_DATA TO EXAMINE_:
○ ○ ○
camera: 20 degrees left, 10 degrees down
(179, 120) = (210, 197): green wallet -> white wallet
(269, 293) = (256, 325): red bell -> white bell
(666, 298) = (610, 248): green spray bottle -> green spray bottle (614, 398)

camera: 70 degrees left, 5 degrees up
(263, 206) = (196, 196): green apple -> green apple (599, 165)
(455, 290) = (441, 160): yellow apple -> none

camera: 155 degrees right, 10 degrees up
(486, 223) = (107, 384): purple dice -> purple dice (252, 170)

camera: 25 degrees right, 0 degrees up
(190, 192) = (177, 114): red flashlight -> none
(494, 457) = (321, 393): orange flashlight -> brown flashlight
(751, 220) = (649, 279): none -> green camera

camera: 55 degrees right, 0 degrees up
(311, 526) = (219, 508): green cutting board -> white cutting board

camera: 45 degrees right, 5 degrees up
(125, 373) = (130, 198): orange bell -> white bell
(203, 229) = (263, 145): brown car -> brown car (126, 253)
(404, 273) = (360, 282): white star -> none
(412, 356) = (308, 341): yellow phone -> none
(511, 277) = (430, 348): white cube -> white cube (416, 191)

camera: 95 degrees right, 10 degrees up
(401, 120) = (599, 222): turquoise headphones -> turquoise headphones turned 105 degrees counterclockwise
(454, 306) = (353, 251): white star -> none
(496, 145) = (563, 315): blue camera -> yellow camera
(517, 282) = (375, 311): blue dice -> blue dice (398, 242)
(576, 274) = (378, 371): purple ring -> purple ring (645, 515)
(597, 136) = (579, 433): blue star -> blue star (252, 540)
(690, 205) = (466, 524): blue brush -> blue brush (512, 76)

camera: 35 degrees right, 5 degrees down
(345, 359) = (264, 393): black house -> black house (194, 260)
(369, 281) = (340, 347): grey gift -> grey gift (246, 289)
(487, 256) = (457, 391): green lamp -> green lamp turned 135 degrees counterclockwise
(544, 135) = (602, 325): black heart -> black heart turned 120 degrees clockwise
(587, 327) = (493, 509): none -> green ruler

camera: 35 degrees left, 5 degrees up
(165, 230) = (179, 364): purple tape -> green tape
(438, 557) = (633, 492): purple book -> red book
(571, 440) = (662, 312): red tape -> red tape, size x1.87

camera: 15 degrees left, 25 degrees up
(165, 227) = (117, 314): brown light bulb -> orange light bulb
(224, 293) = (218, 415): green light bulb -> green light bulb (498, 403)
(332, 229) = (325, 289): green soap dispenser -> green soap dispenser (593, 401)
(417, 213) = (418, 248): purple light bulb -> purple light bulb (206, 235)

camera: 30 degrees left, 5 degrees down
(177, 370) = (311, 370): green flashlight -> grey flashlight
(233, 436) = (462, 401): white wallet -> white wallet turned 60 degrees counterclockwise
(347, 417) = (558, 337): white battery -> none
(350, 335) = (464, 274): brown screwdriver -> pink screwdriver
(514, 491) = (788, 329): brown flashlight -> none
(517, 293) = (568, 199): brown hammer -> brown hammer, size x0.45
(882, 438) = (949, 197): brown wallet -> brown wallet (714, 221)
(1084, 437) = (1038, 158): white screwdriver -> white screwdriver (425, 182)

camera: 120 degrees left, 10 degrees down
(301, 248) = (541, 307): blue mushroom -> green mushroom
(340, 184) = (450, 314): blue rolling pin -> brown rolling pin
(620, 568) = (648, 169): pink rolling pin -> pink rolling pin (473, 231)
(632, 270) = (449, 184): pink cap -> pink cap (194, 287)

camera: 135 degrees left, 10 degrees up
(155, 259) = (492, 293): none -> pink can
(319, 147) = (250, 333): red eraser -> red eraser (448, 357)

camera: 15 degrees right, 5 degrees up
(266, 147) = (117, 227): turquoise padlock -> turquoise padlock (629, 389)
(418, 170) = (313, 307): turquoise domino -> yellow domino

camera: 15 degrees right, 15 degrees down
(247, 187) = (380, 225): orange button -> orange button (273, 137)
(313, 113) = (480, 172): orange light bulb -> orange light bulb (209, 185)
○ ○ ○
_ABOUT THIS EXERCISE_: Every word of the data above should be given again, exactly as it stands.

_WRITTEN ANSWER_:
camera: 20 degrees left, 10 degrees down
(179, 120) = (210, 197): green wallet -> white wallet
(269, 293) = (256, 325): red bell -> white bell
(666, 298) = (610, 248): green spray bottle -> green spray bottle (614, 398)

camera: 70 degrees left, 5 degrees up
(263, 206) = (196, 196): green apple -> green apple (599, 165)
(455, 290) = (441, 160): yellow apple -> none

camera: 155 degrees right, 10 degrees up
(486, 223) = (107, 384): purple dice -> purple dice (252, 170)

camera: 25 degrees right, 0 degrees up
(190, 192) = (177, 114): red flashlight -> none
(494, 457) = (321, 393): orange flashlight -> brown flashlight
(751, 220) = (649, 279): none -> green camera

camera: 55 degrees right, 0 degrees up
(311, 526) = (219, 508): green cutting board -> white cutting board

camera: 45 degrees right, 5 degrees up
(125, 373) = (130, 198): orange bell -> white bell
(203, 229) = (263, 145): brown car -> brown car (126, 253)
(404, 273) = (360, 282): white star -> none
(412, 356) = (308, 341): yellow phone -> none
(511, 277) = (430, 348): white cube -> white cube (416, 191)

camera: 95 degrees right, 10 degrees up
(401, 120) = (599, 222): turquoise headphones -> turquoise headphones turned 105 degrees counterclockwise
(454, 306) = (353, 251): white star -> none
(496, 145) = (563, 315): blue camera -> yellow camera
(517, 282) = (375, 311): blue dice -> blue dice (398, 242)
(576, 274) = (378, 371): purple ring -> purple ring (645, 515)
(597, 136) = (579, 433): blue star -> blue star (252, 540)
(690, 205) = (466, 524): blue brush -> blue brush (512, 76)

camera: 35 degrees right, 5 degrees down
(345, 359) = (264, 393): black house -> black house (194, 260)
(369, 281) = (340, 347): grey gift -> grey gift (246, 289)
(487, 256) = (457, 391): green lamp -> green lamp turned 135 degrees counterclockwise
(544, 135) = (602, 325): black heart -> black heart turned 120 degrees clockwise
(587, 327) = (493, 509): none -> green ruler

camera: 35 degrees left, 5 degrees up
(165, 230) = (179, 364): purple tape -> green tape
(438, 557) = (633, 492): purple book -> red book
(571, 440) = (662, 312): red tape -> red tape, size x1.87

camera: 15 degrees left, 25 degrees up
(165, 227) = (117, 314): brown light bulb -> orange light bulb
(224, 293) = (218, 415): green light bulb -> green light bulb (498, 403)
(332, 229) = (325, 289): green soap dispenser -> green soap dispenser (593, 401)
(417, 213) = (418, 248): purple light bulb -> purple light bulb (206, 235)

camera: 30 degrees left, 5 degrees down
(177, 370) = (311, 370): green flashlight -> grey flashlight
(233, 436) = (462, 401): white wallet -> white wallet turned 60 degrees counterclockwise
(347, 417) = (558, 337): white battery -> none
(350, 335) = (464, 274): brown screwdriver -> pink screwdriver
(514, 491) = (788, 329): brown flashlight -> none
(517, 293) = (568, 199): brown hammer -> brown hammer, size x0.45
(882, 438) = (949, 197): brown wallet -> brown wallet (714, 221)
(1084, 437) = (1038, 158): white screwdriver -> white screwdriver (425, 182)

camera: 120 degrees left, 10 degrees down
(301, 248) = (541, 307): blue mushroom -> green mushroom
(340, 184) = (450, 314): blue rolling pin -> brown rolling pin
(620, 568) = (648, 169): pink rolling pin -> pink rolling pin (473, 231)
(632, 270) = (449, 184): pink cap -> pink cap (194, 287)

camera: 135 degrees left, 10 degrees up
(155, 259) = (492, 293): none -> pink can
(319, 147) = (250, 333): red eraser -> red eraser (448, 357)

camera: 15 degrees right, 5 degrees up
(266, 147) = (117, 227): turquoise padlock -> turquoise padlock (629, 389)
(418, 170) = (313, 307): turquoise domino -> yellow domino

camera: 15 degrees right, 15 degrees down
(247, 187) = (380, 225): orange button -> orange button (273, 137)
(313, 113) = (480, 172): orange light bulb -> orange light bulb (209, 185)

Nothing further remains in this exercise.